> What you should do:
All pictures are to be excluded when the data below is output verbatim.

═════ Information shown

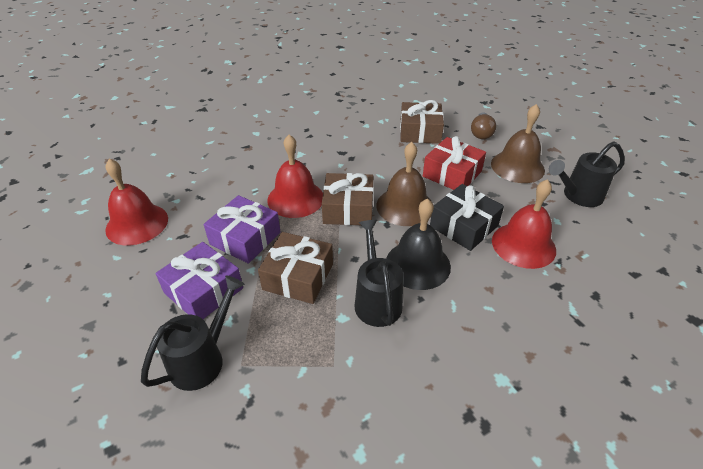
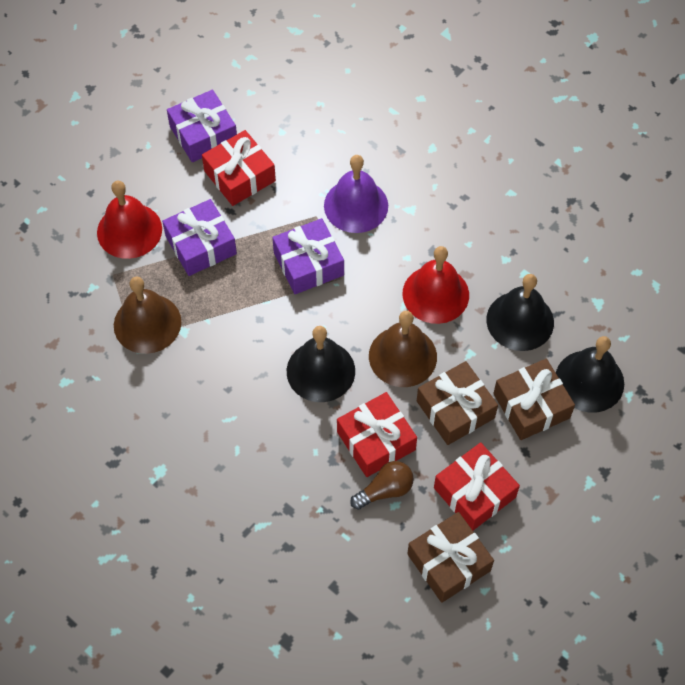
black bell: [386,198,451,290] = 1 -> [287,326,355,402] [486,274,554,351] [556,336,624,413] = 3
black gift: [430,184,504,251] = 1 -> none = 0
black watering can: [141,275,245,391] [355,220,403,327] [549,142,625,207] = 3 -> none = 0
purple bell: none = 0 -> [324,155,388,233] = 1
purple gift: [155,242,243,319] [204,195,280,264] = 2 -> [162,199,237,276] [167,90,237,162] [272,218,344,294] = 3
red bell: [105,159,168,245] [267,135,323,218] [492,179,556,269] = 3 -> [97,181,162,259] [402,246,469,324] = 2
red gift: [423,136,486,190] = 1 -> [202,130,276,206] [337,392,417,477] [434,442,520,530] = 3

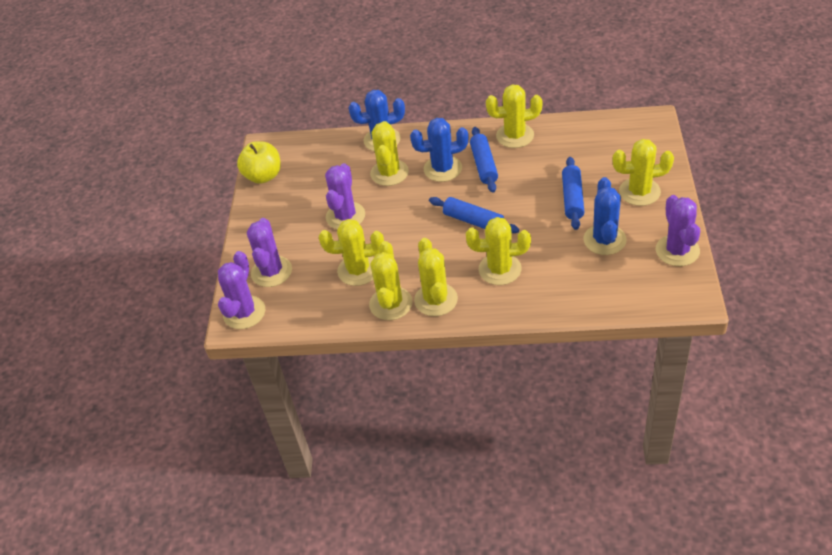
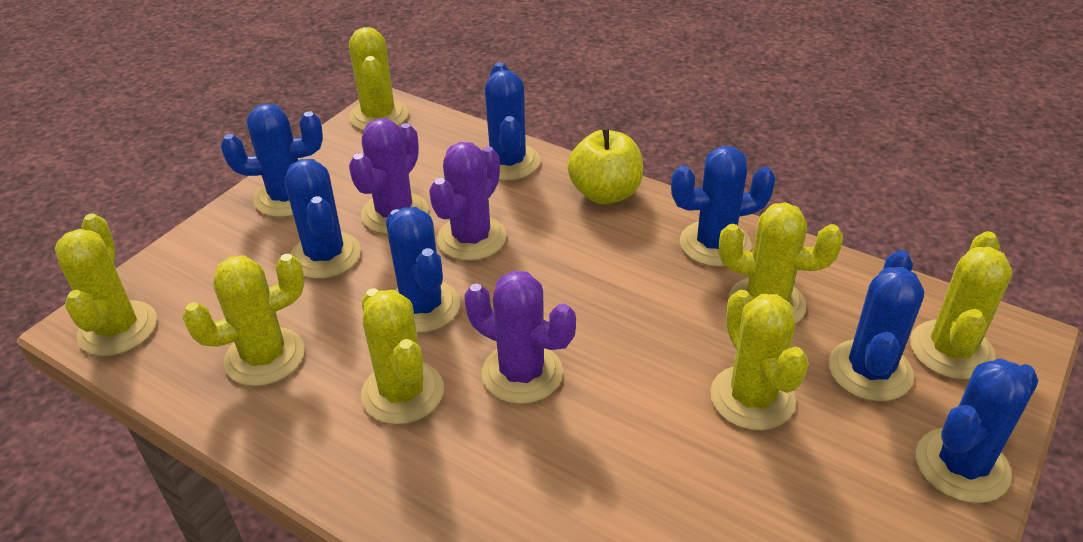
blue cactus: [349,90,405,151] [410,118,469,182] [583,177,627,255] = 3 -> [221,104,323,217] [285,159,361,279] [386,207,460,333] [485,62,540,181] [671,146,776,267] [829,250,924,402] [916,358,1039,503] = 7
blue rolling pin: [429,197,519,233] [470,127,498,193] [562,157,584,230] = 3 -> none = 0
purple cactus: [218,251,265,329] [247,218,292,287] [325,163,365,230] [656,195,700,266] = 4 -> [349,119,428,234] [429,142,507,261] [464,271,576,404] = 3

══════════

> Solution to this problem:
black bell: [386,198,451,290] = 1 -> [287,326,355,402] [486,274,554,351] [556,336,624,413] = 3
black gift: [430,184,504,251] = 1 -> none = 0
black watering can: [141,275,245,391] [355,220,403,327] [549,142,625,207] = 3 -> none = 0
purple bell: none = 0 -> [324,155,388,233] = 1
purple gift: [155,242,243,319] [204,195,280,264] = 2 -> [162,199,237,276] [167,90,237,162] [272,218,344,294] = 3
red bell: [105,159,168,245] [267,135,323,218] [492,179,556,269] = 3 -> [97,181,162,259] [402,246,469,324] = 2
red gift: [423,136,486,190] = 1 -> [202,130,276,206] [337,392,417,477] [434,442,520,530] = 3

blue cactus: [349,90,405,151] [410,118,469,182] [583,177,627,255] = 3 -> [221,104,323,217] [285,159,361,279] [386,207,460,333] [485,62,540,181] [671,146,776,267] [829,250,924,402] [916,358,1039,503] = 7
blue rolling pin: [429,197,519,233] [470,127,498,193] [562,157,584,230] = 3 -> none = 0
purple cactus: [218,251,265,329] [247,218,292,287] [325,163,365,230] [656,195,700,266] = 4 -> [349,119,428,234] [429,142,507,261] [464,271,576,404] = 3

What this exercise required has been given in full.